(Collected data entries)

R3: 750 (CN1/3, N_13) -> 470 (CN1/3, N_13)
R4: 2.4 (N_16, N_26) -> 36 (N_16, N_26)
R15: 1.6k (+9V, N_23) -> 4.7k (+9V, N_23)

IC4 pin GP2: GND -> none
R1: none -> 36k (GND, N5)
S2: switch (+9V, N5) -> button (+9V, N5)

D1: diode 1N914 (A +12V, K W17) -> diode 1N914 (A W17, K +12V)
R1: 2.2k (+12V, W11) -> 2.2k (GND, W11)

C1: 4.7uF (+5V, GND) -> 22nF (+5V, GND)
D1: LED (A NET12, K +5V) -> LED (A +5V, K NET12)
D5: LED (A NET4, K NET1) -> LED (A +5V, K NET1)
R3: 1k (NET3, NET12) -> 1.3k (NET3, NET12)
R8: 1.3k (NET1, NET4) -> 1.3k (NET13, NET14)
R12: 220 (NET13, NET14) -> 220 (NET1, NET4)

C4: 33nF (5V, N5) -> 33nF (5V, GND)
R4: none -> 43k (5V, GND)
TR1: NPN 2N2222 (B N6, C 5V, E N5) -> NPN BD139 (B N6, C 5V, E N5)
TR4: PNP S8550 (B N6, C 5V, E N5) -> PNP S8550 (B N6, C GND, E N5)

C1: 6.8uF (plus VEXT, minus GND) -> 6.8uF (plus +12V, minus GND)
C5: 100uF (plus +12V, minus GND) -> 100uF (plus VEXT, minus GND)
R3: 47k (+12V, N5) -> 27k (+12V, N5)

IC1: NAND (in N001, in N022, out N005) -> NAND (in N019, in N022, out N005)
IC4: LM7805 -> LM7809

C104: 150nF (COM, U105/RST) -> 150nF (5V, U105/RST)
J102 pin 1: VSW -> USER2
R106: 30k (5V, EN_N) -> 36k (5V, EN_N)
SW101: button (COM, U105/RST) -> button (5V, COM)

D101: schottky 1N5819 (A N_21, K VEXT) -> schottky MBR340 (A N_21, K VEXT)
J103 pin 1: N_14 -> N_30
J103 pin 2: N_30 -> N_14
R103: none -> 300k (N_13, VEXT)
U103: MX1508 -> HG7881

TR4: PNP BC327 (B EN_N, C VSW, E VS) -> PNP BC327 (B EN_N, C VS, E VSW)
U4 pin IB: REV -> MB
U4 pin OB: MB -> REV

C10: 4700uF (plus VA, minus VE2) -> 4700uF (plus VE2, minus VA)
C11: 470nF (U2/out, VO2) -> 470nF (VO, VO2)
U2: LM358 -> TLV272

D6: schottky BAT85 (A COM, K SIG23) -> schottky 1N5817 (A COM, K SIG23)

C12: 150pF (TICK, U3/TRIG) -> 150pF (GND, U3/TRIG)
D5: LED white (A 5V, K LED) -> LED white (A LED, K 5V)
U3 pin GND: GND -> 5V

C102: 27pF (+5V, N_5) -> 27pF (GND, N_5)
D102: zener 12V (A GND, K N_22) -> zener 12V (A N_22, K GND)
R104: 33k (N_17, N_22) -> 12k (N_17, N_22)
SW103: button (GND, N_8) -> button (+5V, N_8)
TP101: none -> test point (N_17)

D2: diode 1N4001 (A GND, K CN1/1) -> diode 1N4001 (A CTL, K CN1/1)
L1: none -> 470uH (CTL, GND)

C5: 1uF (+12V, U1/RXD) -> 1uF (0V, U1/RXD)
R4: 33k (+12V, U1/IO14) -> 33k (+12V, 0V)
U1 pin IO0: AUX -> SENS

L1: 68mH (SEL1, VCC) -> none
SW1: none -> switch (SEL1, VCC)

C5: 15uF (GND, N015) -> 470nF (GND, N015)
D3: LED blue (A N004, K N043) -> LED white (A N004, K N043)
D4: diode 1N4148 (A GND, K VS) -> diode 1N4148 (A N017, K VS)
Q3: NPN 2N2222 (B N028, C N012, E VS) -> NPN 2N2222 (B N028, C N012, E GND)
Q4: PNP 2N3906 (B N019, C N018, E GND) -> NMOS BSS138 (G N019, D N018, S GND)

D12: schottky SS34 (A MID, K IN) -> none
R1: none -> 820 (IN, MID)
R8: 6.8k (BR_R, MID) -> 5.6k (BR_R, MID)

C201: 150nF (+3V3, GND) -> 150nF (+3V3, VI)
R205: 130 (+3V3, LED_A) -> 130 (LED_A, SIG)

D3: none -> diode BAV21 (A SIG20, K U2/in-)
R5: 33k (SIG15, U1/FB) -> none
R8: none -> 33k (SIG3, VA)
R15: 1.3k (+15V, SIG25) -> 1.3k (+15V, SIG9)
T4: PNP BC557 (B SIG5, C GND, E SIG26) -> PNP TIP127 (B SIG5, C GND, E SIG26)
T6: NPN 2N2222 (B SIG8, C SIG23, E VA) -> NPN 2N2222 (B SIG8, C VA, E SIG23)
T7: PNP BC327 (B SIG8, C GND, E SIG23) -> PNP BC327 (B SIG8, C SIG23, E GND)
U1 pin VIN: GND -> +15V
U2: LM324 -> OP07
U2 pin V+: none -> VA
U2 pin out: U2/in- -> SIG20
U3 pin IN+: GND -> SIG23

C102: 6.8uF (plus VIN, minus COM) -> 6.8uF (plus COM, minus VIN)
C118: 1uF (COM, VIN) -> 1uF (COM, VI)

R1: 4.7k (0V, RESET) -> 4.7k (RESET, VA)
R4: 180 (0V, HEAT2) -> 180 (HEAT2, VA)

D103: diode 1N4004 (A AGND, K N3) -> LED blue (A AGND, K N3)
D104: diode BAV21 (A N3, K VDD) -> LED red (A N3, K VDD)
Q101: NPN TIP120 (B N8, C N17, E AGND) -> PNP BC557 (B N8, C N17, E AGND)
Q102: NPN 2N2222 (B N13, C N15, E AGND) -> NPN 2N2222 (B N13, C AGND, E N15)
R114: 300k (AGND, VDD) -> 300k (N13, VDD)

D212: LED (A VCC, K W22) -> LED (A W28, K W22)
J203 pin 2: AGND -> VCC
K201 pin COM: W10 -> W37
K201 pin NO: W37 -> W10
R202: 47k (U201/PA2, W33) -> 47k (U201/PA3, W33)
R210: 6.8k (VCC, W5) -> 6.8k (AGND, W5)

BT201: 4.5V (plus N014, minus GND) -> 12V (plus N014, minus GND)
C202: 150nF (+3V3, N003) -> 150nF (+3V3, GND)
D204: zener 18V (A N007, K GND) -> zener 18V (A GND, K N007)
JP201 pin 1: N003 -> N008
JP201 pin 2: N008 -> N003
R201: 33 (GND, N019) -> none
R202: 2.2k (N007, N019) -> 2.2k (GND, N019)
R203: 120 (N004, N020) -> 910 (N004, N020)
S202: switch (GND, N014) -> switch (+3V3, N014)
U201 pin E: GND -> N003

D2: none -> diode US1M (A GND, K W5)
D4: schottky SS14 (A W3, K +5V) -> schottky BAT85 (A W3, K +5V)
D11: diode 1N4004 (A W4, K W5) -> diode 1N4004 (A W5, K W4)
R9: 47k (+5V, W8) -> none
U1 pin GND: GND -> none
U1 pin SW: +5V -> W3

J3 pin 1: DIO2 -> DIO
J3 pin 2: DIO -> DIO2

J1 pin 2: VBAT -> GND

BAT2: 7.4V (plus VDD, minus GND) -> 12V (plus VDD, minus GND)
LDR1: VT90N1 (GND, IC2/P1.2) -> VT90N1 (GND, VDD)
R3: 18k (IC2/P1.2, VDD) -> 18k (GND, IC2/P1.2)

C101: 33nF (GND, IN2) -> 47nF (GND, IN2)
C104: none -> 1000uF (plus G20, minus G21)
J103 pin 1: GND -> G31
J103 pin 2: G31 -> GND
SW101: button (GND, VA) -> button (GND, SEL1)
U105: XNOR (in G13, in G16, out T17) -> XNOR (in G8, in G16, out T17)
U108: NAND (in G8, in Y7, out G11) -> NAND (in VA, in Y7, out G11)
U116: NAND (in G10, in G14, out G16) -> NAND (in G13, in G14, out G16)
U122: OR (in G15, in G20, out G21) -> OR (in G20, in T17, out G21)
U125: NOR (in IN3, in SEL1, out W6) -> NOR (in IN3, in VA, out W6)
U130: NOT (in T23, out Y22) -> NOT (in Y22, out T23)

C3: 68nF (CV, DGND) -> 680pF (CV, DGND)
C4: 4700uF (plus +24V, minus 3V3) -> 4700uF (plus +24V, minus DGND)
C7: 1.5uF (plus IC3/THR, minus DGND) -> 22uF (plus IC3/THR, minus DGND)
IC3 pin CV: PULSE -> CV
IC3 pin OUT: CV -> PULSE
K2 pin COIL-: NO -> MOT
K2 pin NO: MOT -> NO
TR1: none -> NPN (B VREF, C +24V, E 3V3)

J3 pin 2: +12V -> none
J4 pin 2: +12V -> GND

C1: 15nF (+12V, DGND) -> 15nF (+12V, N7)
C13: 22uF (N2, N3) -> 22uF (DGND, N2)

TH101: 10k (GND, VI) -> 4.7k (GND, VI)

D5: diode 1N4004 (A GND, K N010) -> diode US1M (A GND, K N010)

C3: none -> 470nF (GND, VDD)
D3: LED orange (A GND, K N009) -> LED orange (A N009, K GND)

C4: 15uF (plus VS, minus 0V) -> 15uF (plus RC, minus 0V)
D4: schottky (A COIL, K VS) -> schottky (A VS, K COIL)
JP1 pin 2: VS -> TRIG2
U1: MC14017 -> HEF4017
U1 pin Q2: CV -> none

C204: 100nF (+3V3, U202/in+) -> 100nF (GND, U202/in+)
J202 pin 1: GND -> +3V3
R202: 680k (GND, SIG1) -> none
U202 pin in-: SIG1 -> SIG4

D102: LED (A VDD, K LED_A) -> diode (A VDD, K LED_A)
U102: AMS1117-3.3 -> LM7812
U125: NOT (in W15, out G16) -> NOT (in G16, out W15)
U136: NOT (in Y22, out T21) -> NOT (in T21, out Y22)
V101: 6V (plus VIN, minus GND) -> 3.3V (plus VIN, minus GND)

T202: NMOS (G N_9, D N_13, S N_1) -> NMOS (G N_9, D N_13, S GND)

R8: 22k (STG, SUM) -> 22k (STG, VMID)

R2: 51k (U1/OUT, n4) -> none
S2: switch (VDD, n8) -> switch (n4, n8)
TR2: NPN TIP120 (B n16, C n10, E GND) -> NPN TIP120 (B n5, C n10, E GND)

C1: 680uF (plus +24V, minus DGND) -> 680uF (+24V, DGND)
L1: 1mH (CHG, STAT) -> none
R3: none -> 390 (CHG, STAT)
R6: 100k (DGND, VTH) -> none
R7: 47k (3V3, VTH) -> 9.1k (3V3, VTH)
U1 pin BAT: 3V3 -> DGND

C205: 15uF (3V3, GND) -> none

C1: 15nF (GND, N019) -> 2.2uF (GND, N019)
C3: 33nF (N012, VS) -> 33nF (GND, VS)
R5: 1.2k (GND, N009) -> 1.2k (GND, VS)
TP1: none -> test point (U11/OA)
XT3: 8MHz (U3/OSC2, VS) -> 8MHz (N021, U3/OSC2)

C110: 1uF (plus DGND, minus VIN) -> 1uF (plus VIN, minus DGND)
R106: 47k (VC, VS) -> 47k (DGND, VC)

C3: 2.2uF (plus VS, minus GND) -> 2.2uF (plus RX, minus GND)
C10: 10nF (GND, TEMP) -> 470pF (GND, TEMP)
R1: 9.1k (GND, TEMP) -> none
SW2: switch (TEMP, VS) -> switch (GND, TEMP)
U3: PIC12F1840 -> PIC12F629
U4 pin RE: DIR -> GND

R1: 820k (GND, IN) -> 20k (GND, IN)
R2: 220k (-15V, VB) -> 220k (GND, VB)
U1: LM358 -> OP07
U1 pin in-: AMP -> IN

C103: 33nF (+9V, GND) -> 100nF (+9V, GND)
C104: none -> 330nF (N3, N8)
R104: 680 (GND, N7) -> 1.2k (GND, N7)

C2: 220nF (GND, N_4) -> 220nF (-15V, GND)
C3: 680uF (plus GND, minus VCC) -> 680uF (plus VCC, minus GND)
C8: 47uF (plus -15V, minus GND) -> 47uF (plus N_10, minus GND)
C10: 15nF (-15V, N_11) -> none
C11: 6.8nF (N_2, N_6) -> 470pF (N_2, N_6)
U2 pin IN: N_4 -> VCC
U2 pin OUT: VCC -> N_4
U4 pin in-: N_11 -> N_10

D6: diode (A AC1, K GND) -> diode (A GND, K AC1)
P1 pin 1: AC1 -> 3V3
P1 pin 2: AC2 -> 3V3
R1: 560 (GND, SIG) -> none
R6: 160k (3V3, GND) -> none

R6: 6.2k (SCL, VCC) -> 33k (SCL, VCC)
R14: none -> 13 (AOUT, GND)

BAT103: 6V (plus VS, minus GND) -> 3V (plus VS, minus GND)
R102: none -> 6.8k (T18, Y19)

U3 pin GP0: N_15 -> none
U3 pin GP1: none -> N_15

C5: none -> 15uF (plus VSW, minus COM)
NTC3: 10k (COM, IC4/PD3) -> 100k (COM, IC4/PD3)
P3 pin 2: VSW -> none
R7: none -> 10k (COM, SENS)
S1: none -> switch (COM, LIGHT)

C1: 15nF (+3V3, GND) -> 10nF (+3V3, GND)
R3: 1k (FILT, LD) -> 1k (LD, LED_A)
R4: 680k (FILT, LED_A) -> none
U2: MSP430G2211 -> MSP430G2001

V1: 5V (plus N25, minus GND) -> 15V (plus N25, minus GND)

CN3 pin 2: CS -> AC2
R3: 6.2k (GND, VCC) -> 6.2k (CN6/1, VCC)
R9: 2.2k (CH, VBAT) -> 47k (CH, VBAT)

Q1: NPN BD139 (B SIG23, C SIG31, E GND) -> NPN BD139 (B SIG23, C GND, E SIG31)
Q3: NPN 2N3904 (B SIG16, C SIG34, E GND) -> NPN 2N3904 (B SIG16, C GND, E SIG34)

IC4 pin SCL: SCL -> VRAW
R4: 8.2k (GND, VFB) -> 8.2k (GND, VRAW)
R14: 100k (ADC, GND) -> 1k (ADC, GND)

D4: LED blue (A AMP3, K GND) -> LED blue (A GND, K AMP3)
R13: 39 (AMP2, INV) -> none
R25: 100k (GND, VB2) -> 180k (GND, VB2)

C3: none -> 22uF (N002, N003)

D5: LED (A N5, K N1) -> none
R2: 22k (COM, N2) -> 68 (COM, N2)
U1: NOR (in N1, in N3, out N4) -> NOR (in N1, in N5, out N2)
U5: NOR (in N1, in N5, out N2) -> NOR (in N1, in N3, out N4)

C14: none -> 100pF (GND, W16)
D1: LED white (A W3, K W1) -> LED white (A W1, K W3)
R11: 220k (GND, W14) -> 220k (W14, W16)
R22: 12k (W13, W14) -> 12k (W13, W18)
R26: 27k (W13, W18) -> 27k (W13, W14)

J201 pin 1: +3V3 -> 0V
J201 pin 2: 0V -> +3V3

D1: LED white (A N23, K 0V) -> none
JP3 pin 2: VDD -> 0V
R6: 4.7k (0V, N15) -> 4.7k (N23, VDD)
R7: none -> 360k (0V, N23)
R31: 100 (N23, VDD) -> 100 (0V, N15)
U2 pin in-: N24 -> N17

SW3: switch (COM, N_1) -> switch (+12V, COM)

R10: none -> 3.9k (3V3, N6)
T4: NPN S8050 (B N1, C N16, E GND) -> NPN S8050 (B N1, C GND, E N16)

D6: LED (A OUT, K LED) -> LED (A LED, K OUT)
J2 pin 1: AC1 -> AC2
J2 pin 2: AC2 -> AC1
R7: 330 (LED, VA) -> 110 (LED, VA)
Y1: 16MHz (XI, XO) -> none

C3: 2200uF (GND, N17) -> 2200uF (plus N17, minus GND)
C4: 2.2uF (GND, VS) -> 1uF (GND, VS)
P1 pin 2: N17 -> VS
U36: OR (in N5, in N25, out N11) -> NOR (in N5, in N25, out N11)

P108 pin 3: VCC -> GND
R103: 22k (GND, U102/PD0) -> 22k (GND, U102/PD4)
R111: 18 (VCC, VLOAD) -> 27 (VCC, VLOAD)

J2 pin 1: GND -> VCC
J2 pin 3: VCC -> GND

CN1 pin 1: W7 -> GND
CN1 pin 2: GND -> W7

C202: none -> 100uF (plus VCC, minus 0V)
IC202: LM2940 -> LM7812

Task details » Would you report every line of the entries above containing the word "VEXT"?

Answer section »
C1: 6.8uF (plus VEXT, minus GND) -> 6.8uF (plus +12V, minus GND)
C5: 100uF (plus +12V, minus GND) -> 100uF (plus VEXT, minus GND)
D101: schottky 1N5819 (A N_21, K VEXT) -> schottky MBR340 (A N_21, K VEXT)
R103: none -> 300k (N_13, VEXT)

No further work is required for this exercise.